EXERCISE OBJECTIVE - Return every row below, copied word for word with nothing changed.

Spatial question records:
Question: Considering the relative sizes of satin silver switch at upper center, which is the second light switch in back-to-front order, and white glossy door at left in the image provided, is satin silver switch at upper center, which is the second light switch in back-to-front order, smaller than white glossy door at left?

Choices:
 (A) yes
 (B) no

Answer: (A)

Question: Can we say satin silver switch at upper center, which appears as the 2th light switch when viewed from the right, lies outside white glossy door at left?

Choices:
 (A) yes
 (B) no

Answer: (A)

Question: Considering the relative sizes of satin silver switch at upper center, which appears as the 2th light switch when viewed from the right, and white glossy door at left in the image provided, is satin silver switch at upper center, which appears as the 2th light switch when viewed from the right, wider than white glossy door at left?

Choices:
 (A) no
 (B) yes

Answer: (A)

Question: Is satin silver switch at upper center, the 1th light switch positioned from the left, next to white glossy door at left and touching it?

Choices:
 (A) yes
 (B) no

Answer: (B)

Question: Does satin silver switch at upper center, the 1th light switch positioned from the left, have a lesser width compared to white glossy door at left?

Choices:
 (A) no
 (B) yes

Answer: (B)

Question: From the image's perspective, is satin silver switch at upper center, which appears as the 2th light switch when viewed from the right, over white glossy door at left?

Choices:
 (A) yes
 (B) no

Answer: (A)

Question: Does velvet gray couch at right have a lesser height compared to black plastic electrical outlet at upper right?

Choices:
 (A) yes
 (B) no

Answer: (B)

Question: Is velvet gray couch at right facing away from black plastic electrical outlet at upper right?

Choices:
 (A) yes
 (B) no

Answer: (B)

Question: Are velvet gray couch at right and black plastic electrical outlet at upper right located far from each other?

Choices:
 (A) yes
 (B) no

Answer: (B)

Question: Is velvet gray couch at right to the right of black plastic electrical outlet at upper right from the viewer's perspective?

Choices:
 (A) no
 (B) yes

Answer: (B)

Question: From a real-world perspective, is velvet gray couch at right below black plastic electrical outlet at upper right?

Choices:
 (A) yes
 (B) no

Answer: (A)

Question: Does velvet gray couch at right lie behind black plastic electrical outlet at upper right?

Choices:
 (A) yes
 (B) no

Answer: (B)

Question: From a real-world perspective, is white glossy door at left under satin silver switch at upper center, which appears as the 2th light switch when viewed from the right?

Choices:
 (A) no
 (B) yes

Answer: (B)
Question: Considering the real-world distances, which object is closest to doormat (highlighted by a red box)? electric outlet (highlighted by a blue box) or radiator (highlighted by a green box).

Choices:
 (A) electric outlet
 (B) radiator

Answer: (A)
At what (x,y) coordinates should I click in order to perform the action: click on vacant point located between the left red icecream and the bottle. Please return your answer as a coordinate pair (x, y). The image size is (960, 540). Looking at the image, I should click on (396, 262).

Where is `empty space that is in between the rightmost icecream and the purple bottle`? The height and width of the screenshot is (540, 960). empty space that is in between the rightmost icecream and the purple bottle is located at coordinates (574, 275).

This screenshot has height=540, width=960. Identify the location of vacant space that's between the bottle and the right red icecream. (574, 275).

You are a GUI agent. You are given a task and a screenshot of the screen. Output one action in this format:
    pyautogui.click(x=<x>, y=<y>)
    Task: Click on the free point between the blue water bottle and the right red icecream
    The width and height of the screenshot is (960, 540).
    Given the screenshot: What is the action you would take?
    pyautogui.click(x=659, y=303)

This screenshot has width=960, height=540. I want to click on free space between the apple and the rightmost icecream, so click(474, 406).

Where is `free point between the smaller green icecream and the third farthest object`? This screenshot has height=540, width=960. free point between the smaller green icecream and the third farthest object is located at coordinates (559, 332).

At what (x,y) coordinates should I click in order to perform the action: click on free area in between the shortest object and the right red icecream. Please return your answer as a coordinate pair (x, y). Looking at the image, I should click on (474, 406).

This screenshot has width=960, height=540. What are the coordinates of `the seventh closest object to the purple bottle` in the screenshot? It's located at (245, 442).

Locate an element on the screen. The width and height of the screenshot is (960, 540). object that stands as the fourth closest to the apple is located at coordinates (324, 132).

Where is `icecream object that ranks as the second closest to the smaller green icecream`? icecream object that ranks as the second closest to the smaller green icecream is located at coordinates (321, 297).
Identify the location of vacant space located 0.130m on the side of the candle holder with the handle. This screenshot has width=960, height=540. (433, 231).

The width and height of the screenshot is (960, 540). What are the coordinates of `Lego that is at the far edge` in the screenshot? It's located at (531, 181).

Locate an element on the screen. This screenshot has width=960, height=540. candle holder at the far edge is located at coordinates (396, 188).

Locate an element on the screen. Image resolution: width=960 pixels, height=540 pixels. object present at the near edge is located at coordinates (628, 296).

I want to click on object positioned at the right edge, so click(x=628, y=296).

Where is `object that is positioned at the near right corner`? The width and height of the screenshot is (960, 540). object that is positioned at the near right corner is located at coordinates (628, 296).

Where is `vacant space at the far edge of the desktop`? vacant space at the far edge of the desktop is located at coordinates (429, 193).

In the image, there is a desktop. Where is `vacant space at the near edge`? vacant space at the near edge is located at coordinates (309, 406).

OUTPUT OF THE EXERCISE -
Question: Considering the relative sizes of satin silver switch at upper center, which is the second light switch in back-to-front order, and white glossy door at left in the image provided, is satin silver switch at upper center, which is the second light switch in back-to-front order, smaller than white glossy door at left?

Choices:
 (A) yes
 (B) no

Answer: (A)

Question: Can we say satin silver switch at upper center, which appears as the 2th light switch when viewed from the right, lies outside white glossy door at left?

Choices:
 (A) yes
 (B) no

Answer: (A)

Question: Considering the relative sizes of satin silver switch at upper center, which appears as the 2th light switch when viewed from the right, and white glossy door at left in the image provided, is satin silver switch at upper center, which appears as the 2th light switch when viewed from the right, wider than white glossy door at left?

Choices:
 (A) no
 (B) yes

Answer: (A)

Question: Is satin silver switch at upper center, the 1th light switch positioned from the left, next to white glossy door at left and touching it?

Choices:
 (A) yes
 (B) no

Answer: (B)

Question: Does satin silver switch at upper center, the 1th light switch positioned from the left, have a lesser width compared to white glossy door at left?

Choices:
 (A) no
 (B) yes

Answer: (B)

Question: From the image's perspective, is satin silver switch at upper center, which appears as the 2th light switch when viewed from the right, over white glossy door at left?

Choices:
 (A) yes
 (B) no

Answer: (A)

Question: Does velvet gray couch at right have a lesser height compared to black plastic electrical outlet at upper right?

Choices:
 (A) yes
 (B) no

Answer: (B)

Question: Is velvet gray couch at right facing away from black plastic electrical outlet at upper right?

Choices:
 (A) yes
 (B) no

Answer: (B)

Question: Are velvet gray couch at right and black plastic electrical outlet at upper right located far from each other?

Choices:
 (A) yes
 (B) no

Answer: (B)

Question: Is velvet gray couch at right to the right of black plastic electrical outlet at upper right from the viewer's perspective?

Choices:
 (A) no
 (B) yes

Answer: (B)

Question: From a real-world perspective, is velvet gray couch at right below black plastic electrical outlet at upper right?

Choices:
 (A) yes
 (B) no

Answer: (A)

Question: Does velvet gray couch at right lie behind black plastic electrical outlet at upper right?

Choices:
 (A) yes
 (B) no

Answer: (B)

Question: From a real-world perspective, is white glossy door at left under satin silver switch at upper center, which appears as the 2th light switch when viewed from the right?

Choices:
 (A) no
 (B) yes

Answer: (B)
Question: Considering the real-world distances, which object is closest to doormat (highlighted by a red box)? electric outlet (highlighted by a blue box) or radiator (highlighted by a green box).

Choices:
 (A) electric outlet
 (B) radiator

Answer: (A)
At what (x,y) coordinates should I click in order to perform the action: click on vacant point located between the left red icecream and the bottle. Please return your answer as a coordinate pair (x, y). The image size is (960, 540). Looking at the image, I should click on (396, 262).

Where is `empty space that is in between the rightmost icecream and the purple bottle`? The height and width of the screenshot is (540, 960). empty space that is in between the rightmost icecream and the purple bottle is located at coordinates (574, 275).

This screenshot has height=540, width=960. Identify the location of vacant space that's between the bottle and the right red icecream. (574, 275).

You are a GUI agent. You are given a task and a screenshot of the screen. Output one action in this format:
    pyautogui.click(x=<x>, y=<y>)
    Task: Click on the free point between the blue water bottle and the right red icecream
    The width and height of the screenshot is (960, 540).
    Given the screenshot: What is the action you would take?
    pyautogui.click(x=659, y=303)

This screenshot has width=960, height=540. I want to click on free space between the apple and the rightmost icecream, so click(474, 406).

Where is `free point between the smaller green icecream and the third farthest object`? This screenshot has height=540, width=960. free point between the smaller green icecream and the third farthest object is located at coordinates (559, 332).

At what (x,y) coordinates should I click in order to perform the action: click on free area in between the shortest object and the right red icecream. Please return your answer as a coordinate pair (x, y). Looking at the image, I should click on (474, 406).

This screenshot has width=960, height=540. What are the coordinates of `the seventh closest object to the purple bottle` in the screenshot? It's located at (245, 442).

Locate an element on the screen. The width and height of the screenshot is (960, 540). object that stands as the fourth closest to the apple is located at coordinates (324, 132).

Where is `icecream object that ranks as the second closest to the smaller green icecream`? icecream object that ranks as the second closest to the smaller green icecream is located at coordinates (321, 297).
Identify the location of vacant space located 0.130m on the side of the candle holder with the handle. This screenshot has width=960, height=540. (433, 231).

The width and height of the screenshot is (960, 540). What are the coordinates of `Lego that is at the far edge` in the screenshot? It's located at (531, 181).

Locate an element on the screen. This screenshot has width=960, height=540. candle holder at the far edge is located at coordinates (396, 188).

Locate an element on the screen. Image resolution: width=960 pixels, height=540 pixels. object present at the near edge is located at coordinates (628, 296).

I want to click on object positioned at the right edge, so click(x=628, y=296).

Where is `object that is positioned at the near right corner`? The width and height of the screenshot is (960, 540). object that is positioned at the near right corner is located at coordinates (628, 296).

Where is `vacant space at the far edge of the desktop`? vacant space at the far edge of the desktop is located at coordinates (429, 193).

In the image, there is a desktop. Where is `vacant space at the near edge`? vacant space at the near edge is located at coordinates (309, 406).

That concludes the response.